* PROBLEM TO WORK ON
The word "dice" may appear in some lines of the data; copy every such line.

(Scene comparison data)
━━━━━━

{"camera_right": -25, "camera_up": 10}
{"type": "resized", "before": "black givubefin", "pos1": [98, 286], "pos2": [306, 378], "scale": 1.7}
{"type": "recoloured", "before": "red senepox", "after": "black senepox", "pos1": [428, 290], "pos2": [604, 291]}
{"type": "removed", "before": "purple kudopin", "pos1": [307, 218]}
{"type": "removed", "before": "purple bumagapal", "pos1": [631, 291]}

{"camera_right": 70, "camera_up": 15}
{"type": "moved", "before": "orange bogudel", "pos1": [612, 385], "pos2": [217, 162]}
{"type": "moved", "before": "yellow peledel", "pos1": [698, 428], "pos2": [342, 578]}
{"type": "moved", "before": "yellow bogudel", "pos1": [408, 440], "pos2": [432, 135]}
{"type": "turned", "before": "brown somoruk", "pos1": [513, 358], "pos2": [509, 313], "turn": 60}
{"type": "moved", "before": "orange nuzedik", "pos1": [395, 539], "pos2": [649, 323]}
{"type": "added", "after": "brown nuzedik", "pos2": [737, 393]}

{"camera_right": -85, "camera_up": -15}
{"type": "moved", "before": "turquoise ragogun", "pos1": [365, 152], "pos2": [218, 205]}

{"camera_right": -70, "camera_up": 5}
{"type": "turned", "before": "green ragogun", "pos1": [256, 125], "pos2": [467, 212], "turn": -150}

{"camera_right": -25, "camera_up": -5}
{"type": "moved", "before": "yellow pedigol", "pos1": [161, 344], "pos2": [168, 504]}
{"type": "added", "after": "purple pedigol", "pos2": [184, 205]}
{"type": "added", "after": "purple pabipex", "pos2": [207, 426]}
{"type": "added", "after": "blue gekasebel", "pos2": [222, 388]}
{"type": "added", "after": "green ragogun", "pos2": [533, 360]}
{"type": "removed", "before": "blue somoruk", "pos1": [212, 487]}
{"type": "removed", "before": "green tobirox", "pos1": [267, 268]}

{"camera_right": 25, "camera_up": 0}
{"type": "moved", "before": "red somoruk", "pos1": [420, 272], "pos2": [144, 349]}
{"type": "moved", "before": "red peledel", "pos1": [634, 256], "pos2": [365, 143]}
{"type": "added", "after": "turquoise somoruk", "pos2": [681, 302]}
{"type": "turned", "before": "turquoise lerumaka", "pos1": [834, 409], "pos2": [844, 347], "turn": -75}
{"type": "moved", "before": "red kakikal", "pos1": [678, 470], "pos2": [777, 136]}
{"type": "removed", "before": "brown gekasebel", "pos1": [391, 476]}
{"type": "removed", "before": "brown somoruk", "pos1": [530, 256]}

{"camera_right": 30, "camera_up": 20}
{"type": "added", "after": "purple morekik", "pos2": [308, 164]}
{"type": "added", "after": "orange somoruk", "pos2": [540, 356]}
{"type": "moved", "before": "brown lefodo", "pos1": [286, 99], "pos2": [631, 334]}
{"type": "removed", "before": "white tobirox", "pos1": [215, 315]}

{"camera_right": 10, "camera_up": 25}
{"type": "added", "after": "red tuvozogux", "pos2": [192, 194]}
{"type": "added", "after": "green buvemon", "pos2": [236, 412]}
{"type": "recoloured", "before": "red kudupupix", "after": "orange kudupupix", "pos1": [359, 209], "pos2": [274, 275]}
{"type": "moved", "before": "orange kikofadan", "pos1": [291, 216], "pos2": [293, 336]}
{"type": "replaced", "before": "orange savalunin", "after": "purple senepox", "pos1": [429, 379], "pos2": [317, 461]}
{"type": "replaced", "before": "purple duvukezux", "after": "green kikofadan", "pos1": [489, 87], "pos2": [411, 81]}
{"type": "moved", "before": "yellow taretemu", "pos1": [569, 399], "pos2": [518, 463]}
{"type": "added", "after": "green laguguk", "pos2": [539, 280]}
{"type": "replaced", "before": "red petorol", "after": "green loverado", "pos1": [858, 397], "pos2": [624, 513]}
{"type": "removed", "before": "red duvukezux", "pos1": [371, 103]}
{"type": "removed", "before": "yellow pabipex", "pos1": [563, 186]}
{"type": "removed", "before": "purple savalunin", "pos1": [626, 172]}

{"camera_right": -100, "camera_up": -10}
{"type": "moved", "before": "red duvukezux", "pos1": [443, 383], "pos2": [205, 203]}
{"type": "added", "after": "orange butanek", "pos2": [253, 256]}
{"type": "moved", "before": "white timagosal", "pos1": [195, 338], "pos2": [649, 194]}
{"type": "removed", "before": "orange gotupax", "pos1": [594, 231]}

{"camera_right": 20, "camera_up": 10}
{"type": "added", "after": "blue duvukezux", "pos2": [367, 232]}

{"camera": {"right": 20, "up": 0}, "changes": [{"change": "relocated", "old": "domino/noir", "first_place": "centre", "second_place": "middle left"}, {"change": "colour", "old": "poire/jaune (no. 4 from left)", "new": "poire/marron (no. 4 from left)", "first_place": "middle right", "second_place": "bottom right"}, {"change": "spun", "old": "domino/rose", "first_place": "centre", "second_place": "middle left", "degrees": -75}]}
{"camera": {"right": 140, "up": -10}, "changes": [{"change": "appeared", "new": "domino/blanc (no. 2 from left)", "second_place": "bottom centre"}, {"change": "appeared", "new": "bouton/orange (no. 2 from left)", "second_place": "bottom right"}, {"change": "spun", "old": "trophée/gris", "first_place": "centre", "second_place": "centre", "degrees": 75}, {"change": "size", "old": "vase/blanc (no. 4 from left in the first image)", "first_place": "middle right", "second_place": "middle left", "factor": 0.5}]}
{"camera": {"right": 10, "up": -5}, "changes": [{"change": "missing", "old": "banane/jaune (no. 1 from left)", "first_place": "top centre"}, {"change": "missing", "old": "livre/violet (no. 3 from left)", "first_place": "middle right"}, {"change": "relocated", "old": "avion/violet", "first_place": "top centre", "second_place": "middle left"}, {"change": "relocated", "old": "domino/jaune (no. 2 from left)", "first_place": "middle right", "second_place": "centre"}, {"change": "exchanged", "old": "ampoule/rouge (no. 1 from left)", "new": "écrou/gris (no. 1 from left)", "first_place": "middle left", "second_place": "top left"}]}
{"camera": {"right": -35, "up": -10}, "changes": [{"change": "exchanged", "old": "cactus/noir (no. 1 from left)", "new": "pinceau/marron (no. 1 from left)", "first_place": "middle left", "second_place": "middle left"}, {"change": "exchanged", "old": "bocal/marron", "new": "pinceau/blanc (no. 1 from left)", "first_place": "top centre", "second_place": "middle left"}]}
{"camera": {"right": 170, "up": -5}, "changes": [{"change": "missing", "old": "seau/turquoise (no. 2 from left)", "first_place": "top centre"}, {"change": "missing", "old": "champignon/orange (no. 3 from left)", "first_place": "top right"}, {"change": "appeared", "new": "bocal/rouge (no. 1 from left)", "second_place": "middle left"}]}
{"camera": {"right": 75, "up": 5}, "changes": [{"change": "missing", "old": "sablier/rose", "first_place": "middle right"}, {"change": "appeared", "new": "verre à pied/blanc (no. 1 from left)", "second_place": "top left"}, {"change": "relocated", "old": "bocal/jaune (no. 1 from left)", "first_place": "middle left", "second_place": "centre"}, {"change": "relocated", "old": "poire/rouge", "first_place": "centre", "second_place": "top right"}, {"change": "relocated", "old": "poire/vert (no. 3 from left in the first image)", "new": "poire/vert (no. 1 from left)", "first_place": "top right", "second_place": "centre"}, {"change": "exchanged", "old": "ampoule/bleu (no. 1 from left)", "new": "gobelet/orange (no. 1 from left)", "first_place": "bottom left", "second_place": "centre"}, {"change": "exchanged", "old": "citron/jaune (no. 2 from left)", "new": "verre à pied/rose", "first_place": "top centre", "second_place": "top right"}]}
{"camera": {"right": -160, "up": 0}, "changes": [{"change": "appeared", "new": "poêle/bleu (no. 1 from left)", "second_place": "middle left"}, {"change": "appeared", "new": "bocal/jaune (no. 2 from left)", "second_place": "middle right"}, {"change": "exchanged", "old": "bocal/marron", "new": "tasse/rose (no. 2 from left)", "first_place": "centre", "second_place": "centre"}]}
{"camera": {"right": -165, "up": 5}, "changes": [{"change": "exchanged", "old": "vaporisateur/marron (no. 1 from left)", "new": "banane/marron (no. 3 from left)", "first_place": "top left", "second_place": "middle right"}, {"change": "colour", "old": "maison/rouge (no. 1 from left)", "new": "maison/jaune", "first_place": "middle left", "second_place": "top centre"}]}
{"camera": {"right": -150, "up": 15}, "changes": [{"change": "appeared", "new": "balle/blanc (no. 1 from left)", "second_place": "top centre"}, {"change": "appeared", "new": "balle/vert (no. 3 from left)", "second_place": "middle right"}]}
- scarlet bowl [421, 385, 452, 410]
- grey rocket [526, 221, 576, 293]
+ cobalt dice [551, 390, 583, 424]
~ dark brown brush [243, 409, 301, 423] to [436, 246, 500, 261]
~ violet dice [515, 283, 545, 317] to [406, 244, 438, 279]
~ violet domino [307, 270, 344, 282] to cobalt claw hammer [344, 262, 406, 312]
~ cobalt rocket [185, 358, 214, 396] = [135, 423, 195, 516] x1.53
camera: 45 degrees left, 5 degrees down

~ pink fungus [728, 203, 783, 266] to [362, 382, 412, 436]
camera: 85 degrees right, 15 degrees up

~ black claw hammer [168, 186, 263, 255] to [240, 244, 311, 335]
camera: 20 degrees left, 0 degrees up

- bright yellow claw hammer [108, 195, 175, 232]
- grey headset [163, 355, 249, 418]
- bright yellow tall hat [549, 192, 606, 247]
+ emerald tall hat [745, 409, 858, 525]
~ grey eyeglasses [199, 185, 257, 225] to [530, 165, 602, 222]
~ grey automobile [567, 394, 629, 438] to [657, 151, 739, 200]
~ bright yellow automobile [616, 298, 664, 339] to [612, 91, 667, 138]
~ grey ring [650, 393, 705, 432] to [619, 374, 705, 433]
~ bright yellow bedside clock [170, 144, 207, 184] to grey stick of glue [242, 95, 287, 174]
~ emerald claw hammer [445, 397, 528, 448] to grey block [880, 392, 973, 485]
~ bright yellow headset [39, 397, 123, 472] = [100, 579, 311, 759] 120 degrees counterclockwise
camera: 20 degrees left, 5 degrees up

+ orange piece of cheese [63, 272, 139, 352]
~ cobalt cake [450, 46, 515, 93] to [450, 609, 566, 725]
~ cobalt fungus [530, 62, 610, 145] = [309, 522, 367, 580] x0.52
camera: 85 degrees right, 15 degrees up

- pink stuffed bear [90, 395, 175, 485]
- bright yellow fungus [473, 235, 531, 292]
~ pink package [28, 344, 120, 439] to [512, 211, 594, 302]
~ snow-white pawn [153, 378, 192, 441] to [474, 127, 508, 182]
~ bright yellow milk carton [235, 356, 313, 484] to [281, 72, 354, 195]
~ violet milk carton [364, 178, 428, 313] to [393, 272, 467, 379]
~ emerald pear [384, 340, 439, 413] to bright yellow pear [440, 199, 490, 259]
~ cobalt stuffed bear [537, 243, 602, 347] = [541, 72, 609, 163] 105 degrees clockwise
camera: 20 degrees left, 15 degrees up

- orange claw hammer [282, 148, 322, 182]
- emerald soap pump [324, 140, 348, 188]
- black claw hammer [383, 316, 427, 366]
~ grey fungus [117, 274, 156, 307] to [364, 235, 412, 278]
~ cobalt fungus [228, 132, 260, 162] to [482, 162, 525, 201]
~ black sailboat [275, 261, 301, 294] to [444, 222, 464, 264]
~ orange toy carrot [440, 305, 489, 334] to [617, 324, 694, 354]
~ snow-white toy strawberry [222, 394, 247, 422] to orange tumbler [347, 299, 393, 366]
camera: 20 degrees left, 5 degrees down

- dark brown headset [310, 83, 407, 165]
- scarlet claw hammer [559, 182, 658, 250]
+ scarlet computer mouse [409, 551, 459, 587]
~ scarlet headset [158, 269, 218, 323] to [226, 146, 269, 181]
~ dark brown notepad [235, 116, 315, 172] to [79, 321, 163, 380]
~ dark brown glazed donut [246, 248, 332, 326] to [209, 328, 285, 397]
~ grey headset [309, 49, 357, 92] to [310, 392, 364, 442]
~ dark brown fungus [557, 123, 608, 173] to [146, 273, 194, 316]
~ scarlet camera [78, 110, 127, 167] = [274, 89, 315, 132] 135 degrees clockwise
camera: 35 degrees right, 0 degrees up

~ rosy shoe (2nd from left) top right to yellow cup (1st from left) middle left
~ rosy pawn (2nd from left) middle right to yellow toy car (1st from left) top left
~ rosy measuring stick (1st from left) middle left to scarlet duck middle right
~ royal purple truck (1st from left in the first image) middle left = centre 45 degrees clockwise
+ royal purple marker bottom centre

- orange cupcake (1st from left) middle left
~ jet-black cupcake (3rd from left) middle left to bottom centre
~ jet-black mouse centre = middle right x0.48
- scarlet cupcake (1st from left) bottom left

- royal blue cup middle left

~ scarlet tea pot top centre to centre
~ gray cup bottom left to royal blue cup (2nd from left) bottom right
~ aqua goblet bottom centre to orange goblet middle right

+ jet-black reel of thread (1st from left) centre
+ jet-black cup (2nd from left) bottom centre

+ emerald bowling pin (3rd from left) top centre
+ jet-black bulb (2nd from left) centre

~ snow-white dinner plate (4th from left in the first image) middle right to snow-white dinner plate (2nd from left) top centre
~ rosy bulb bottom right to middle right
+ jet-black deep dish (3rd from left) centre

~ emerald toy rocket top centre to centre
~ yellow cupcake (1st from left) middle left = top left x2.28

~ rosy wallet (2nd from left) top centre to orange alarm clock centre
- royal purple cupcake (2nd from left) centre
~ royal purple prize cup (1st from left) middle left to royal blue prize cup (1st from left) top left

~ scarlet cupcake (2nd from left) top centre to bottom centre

━━━━━━

* SOLUTION TO THIS TASK
+ cobalt dice [551, 390, 583, 424]
~ violet dice [515, 283, 545, 317] to [406, 244, 438, 279]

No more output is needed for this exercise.